> _Exercise prompt_: Provide again, from the entries below, every line from the one containing "C5: none -> 680nF (3V3, GND)" through the one containing "R1: 27k (3V3, N008) -> 6.8k (3V3, N008)", exactly as written, and no other line.

> _Exercise data_:
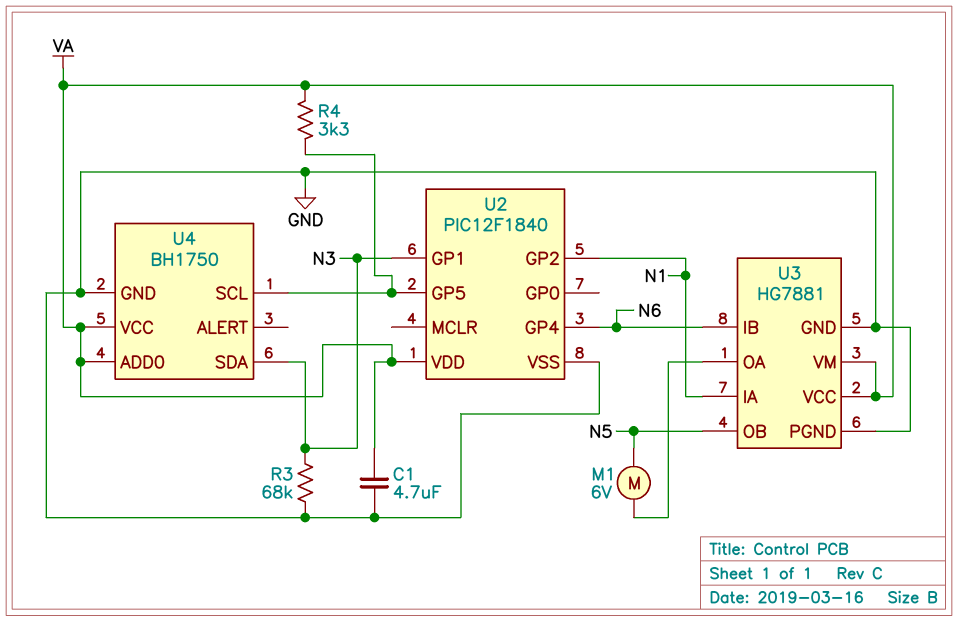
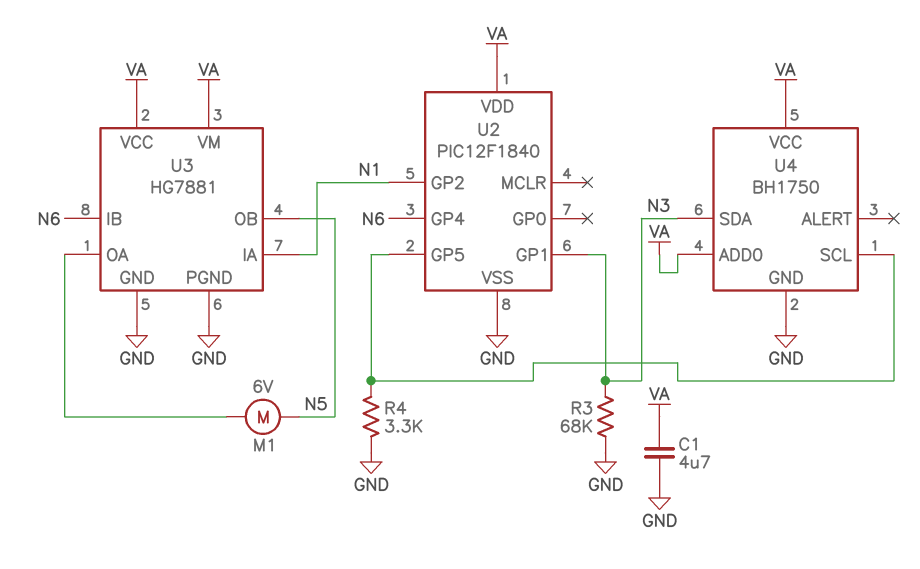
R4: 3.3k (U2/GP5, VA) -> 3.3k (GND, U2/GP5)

...

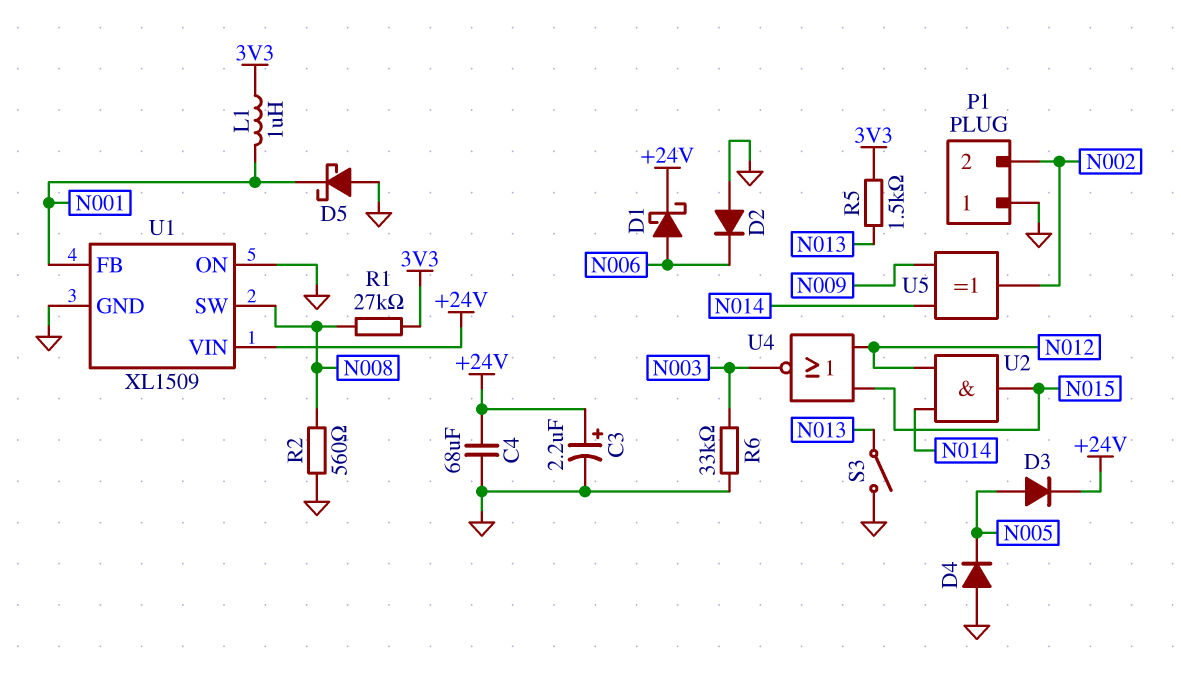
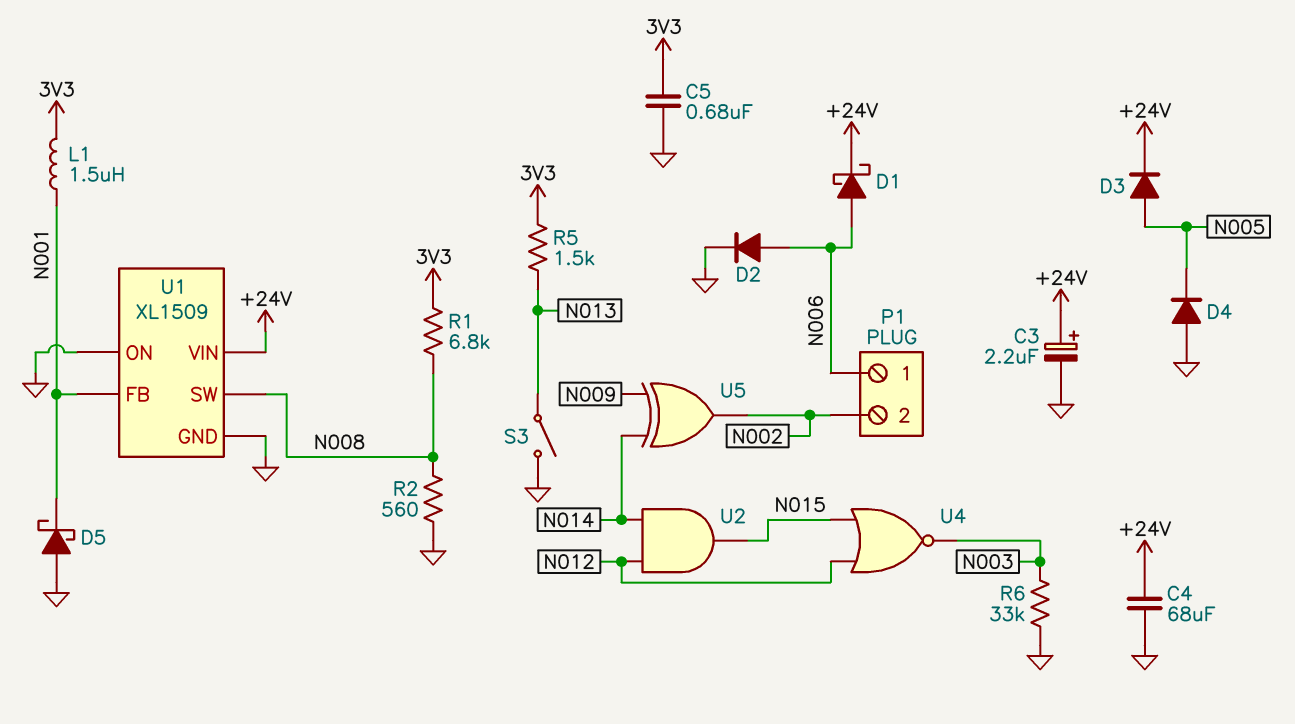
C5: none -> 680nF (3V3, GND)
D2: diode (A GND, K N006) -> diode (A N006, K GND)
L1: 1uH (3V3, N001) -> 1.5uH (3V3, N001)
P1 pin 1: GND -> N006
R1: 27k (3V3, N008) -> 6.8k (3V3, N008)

> _Exercise output_:
C5: none -> 680nF (3V3, GND)
D2: diode (A GND, K N006) -> diode (A N006, K GND)
L1: 1uH (3V3, N001) -> 1.5uH (3V3, N001)
P1 pin 1: GND -> N006
R1: 27k (3V3, N008) -> 6.8k (3V3, N008)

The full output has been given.